* _Aim of the task_:
Pictures found in the material must be left out, and every line returned as written.

* _Dataset section_:

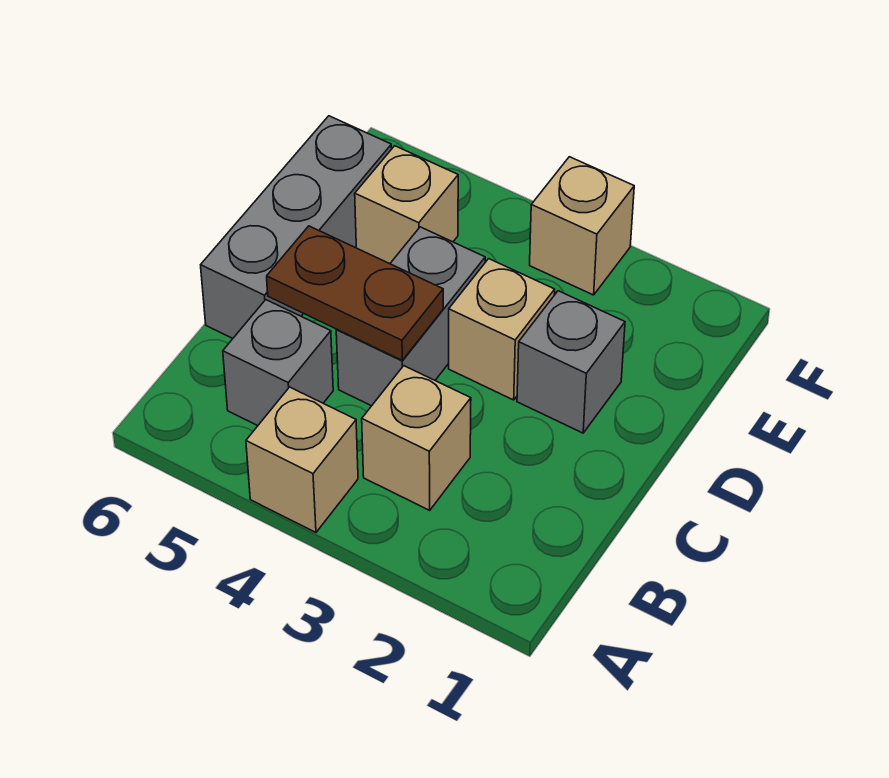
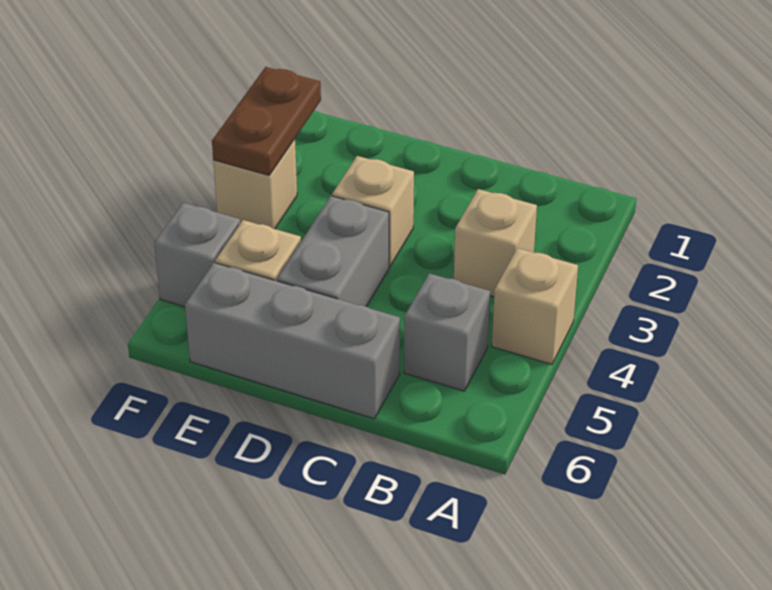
grey brick C4:D4 level 1 -> grey brick D4:D5 level 1
brown plate C4:C5 level 2 -> brown plate F2:F3 level 2
grey brick D2 level 1 -> grey brick F5 level 1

* _Task response_:
grey brick C4:D4 level 1 -> grey brick D4:D5 level 1
brown plate C4:C5 level 2 -> brown plate F2:F3 level 2
grey brick D2 level 1 -> grey brick F5 level 1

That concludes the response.